Task description:
The answer must consist solely of the lines from the line with "RFID pin IRQ: 8 -> A0" to the end of the data below, transcribed exactly and with no pictures.

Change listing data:
________________________________________

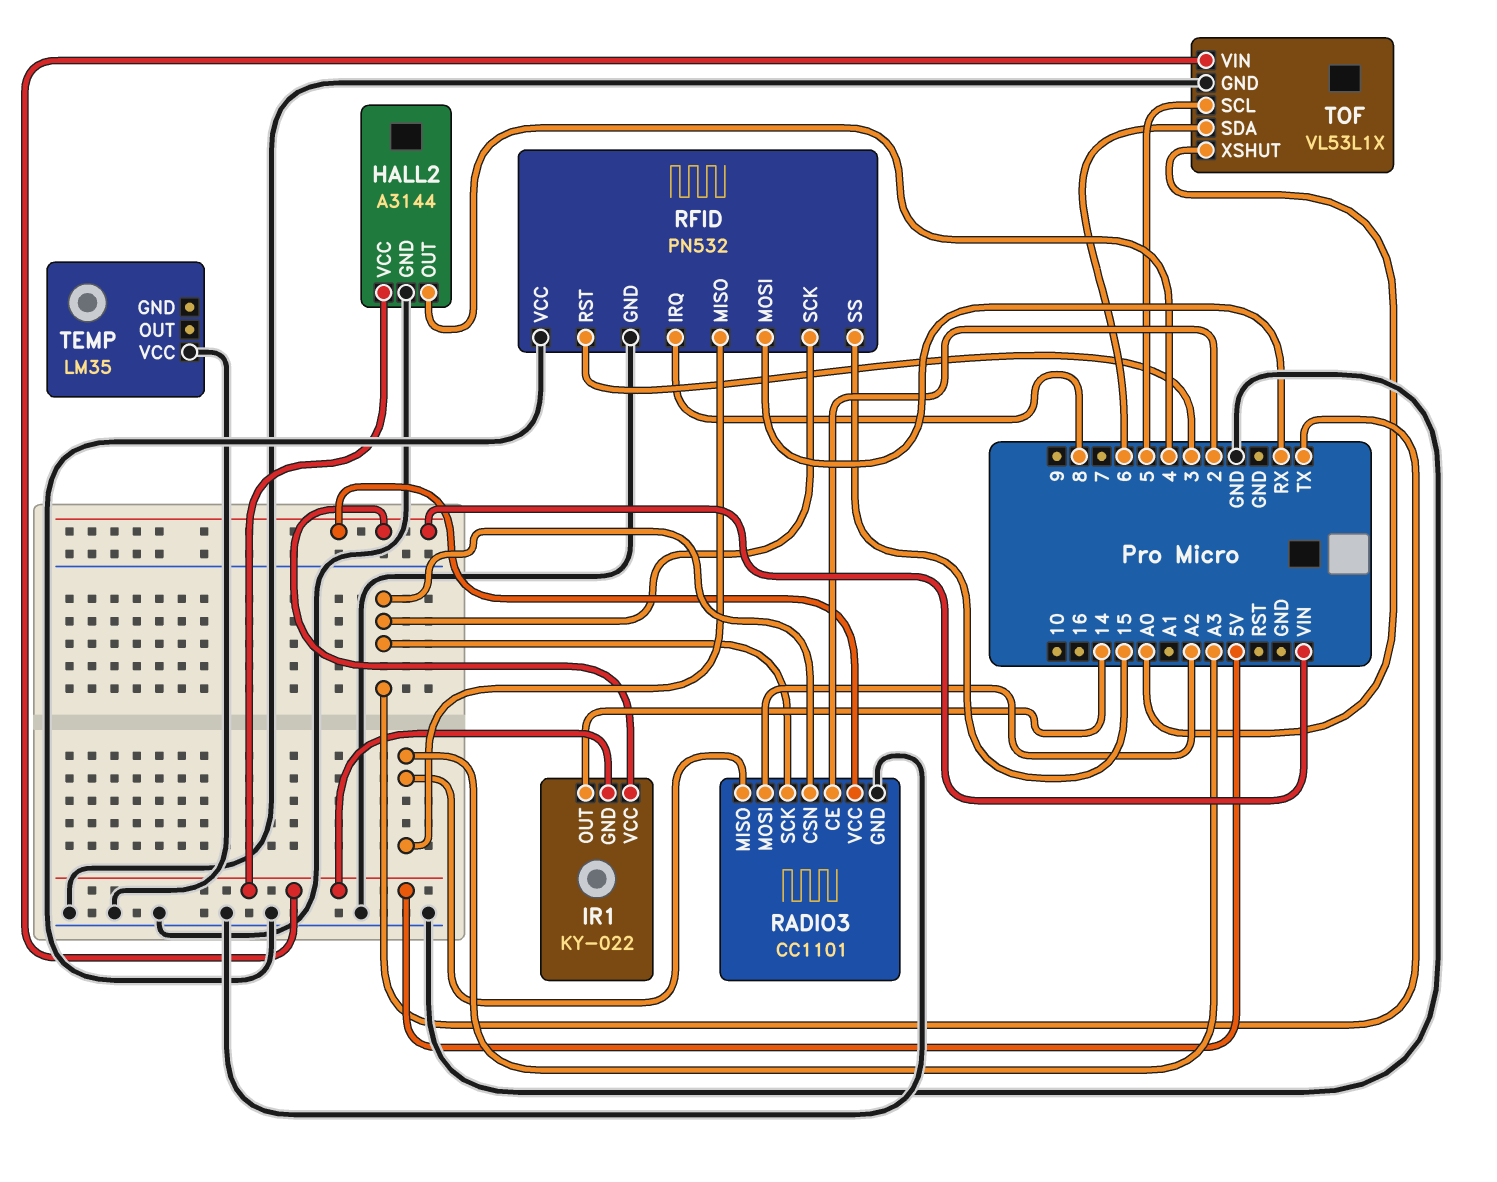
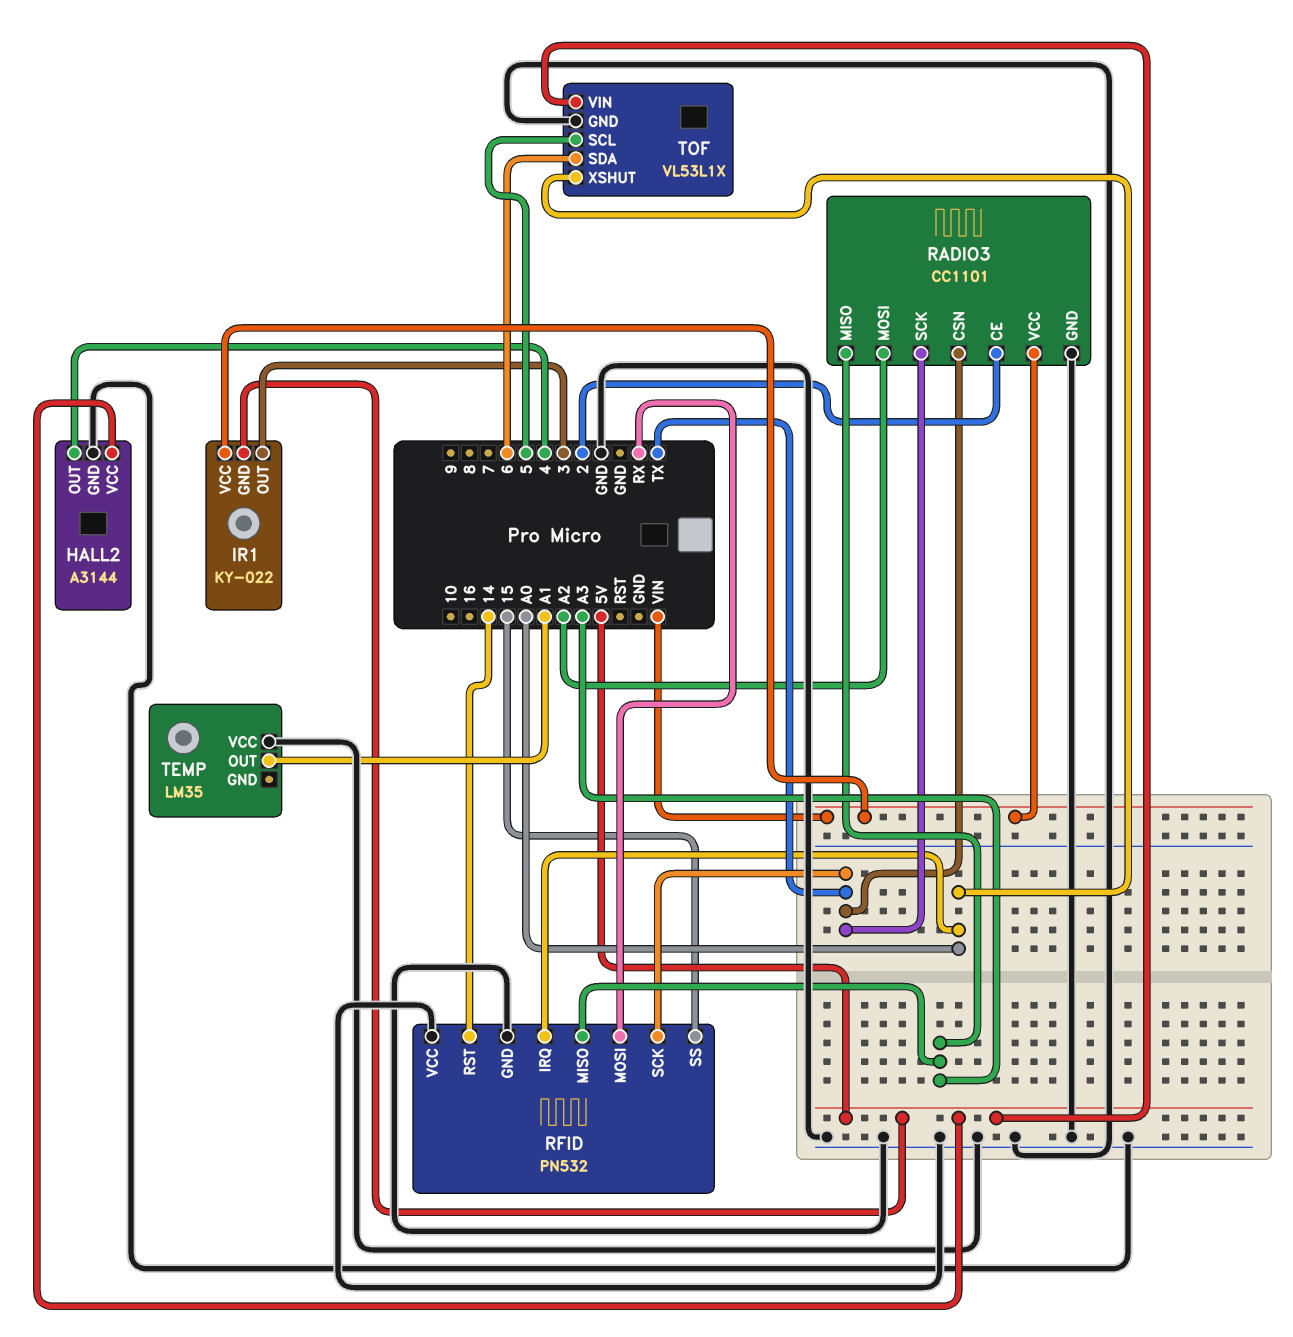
IR1 pin OUT: 14 -> 3
RFID pin IRQ: 8 -> A0
RFID pin RST: 3 -> 14
TEMP pin OUT: none -> A1

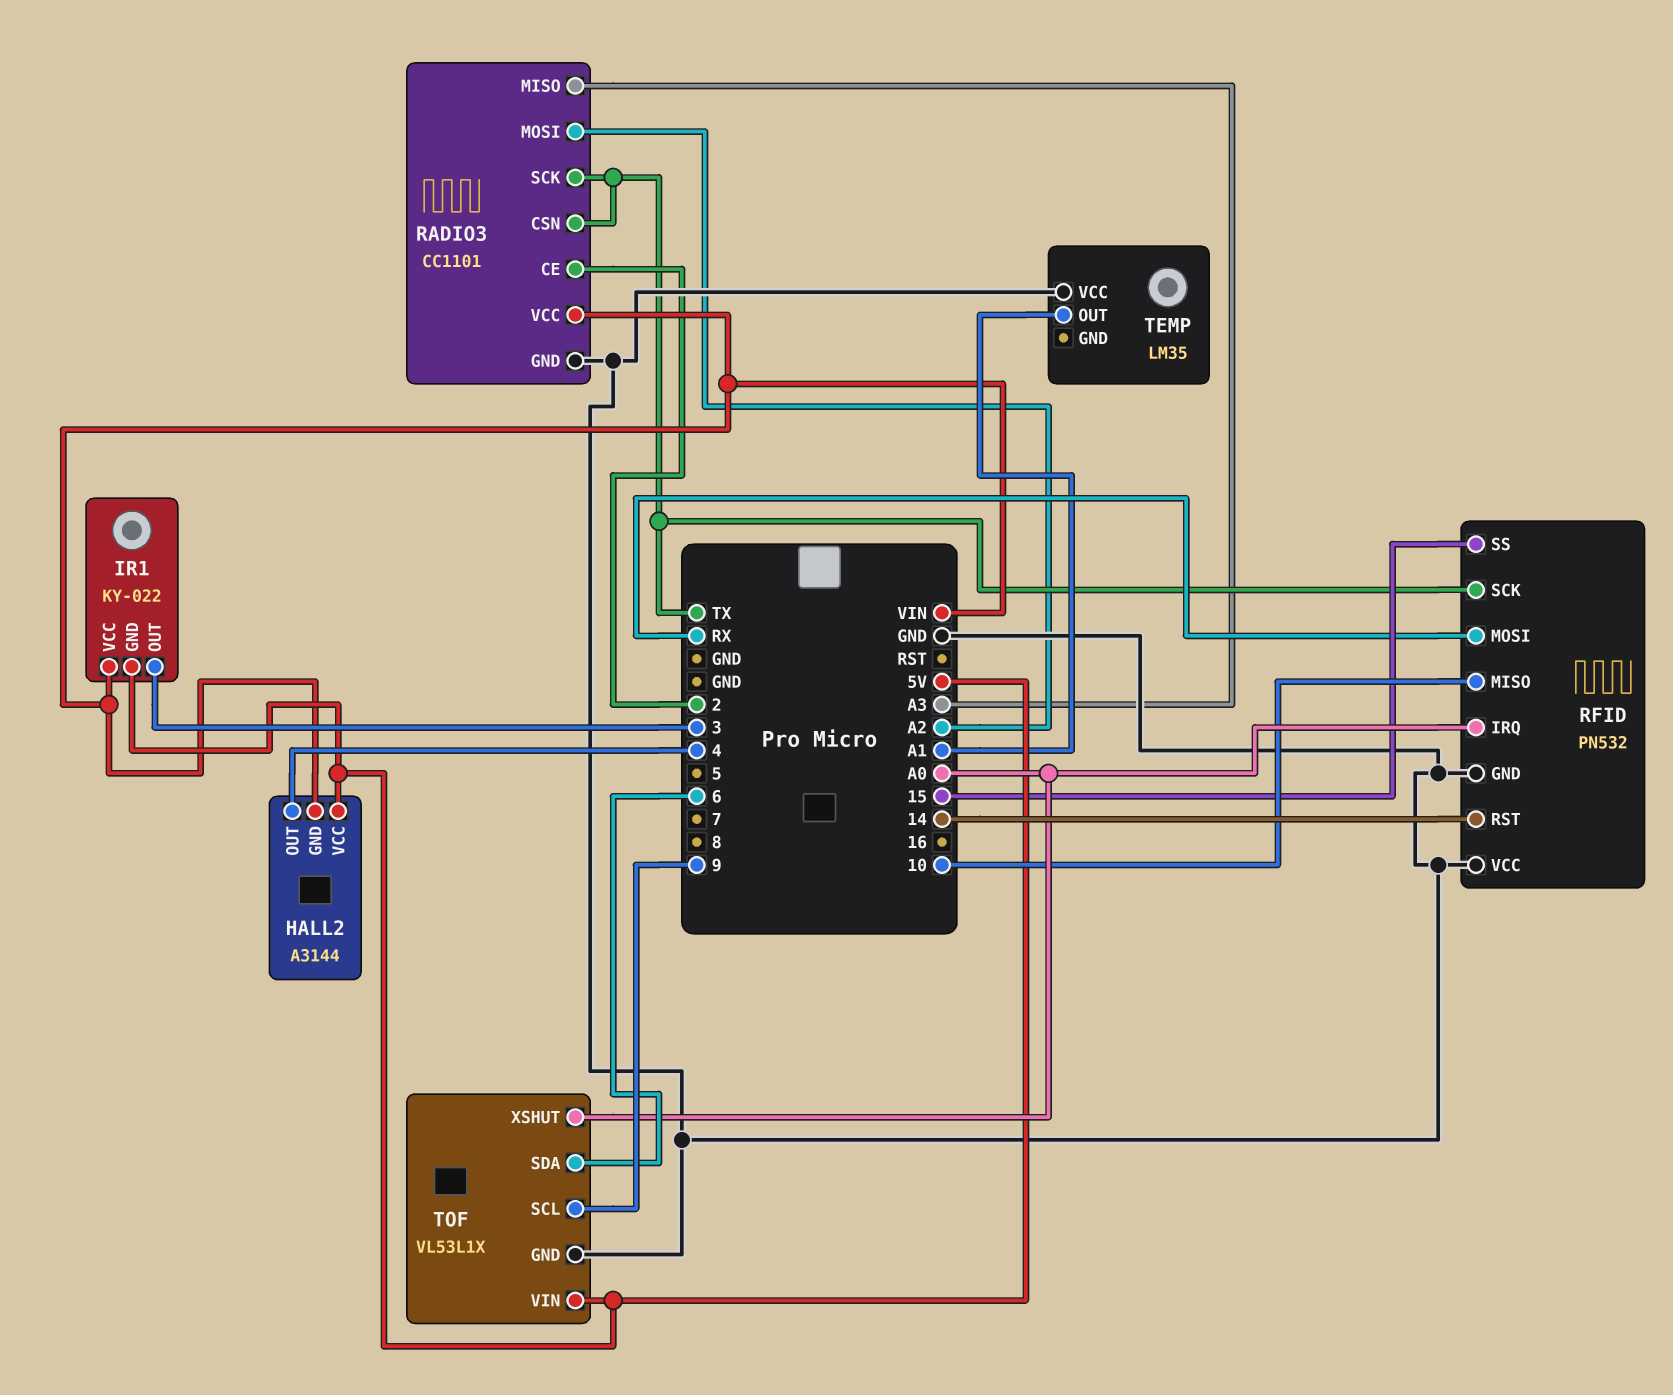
HALL2 pin GND: GND -> VIN
RFID pin MISO: A3 -> 10
TOF pin SCL: 5 -> 9

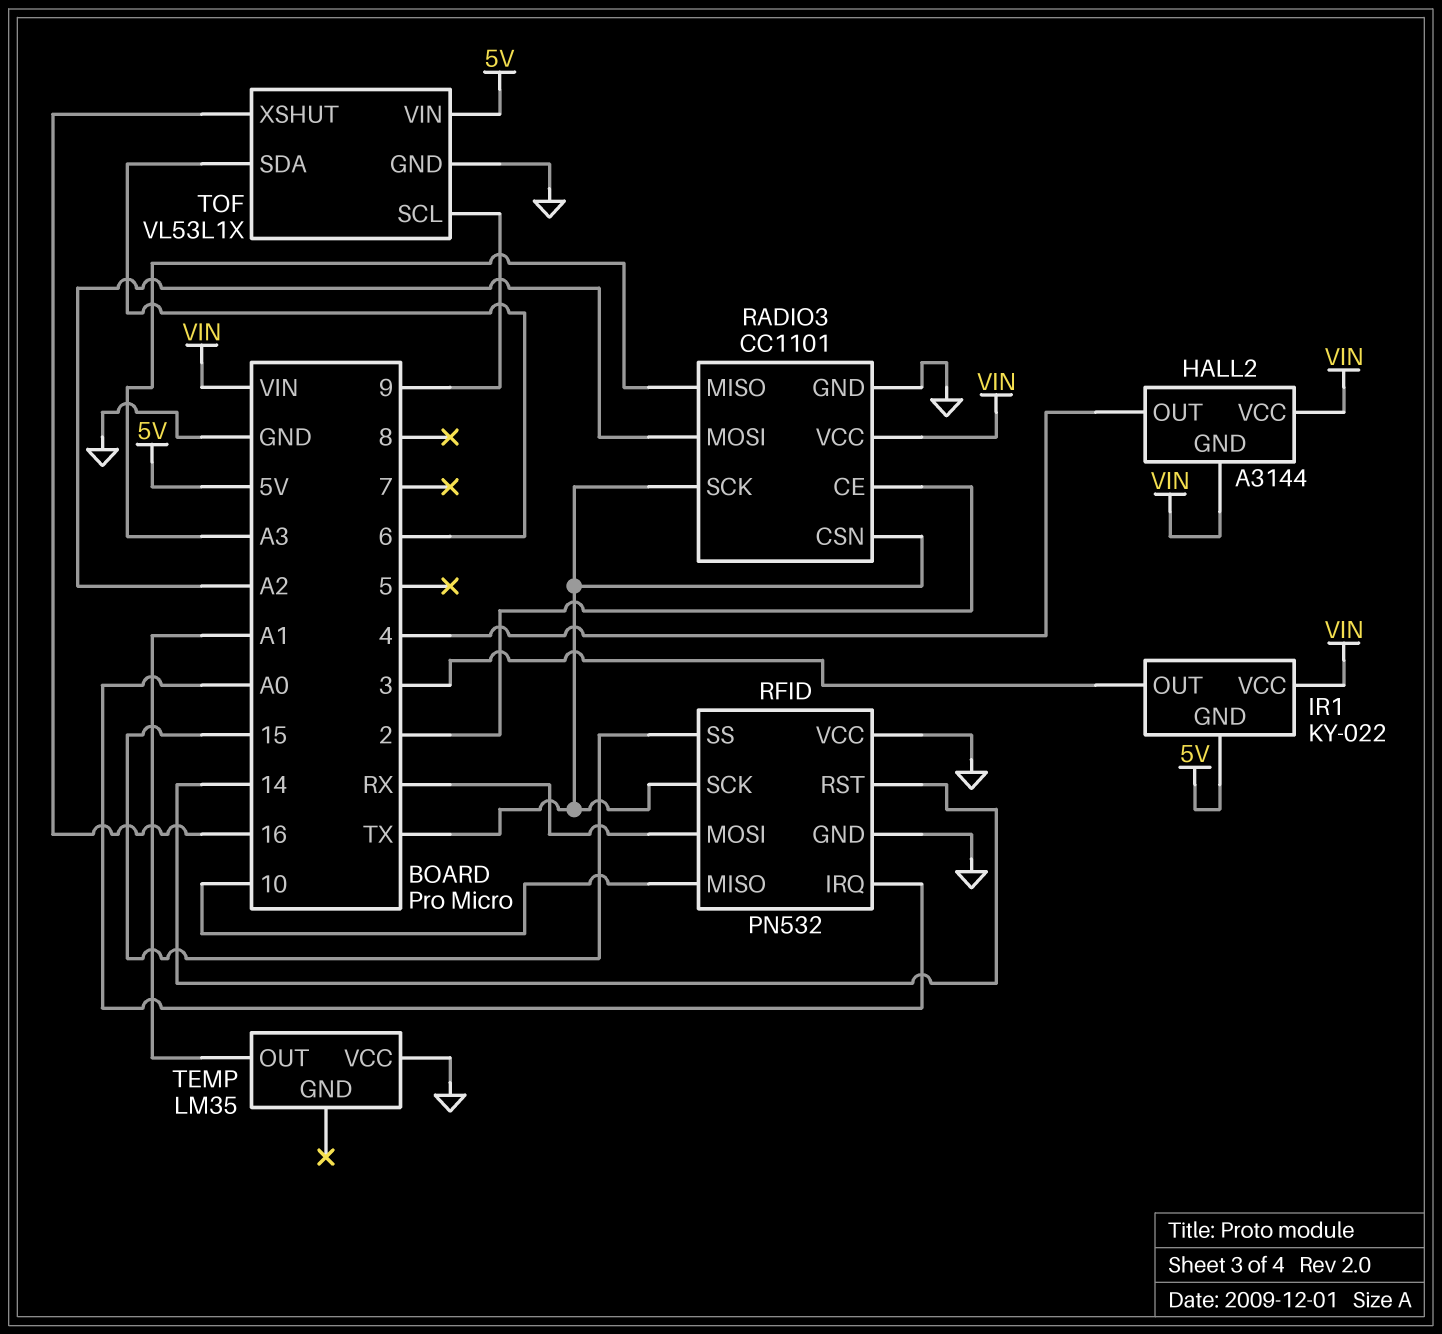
HALL2 pin VCC: 5V -> VIN
TOF pin XSHUT: A0 -> 16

________________________________________

Answer box:
RFID pin IRQ: 8 -> A0
RFID pin RST: 3 -> 14
TEMP pin OUT: none -> A1

HALL2 pin GND: GND -> VIN
RFID pin MISO: A3 -> 10
TOF pin SCL: 5 -> 9

HALL2 pin VCC: 5V -> VIN
TOF pin XSHUT: A0 -> 16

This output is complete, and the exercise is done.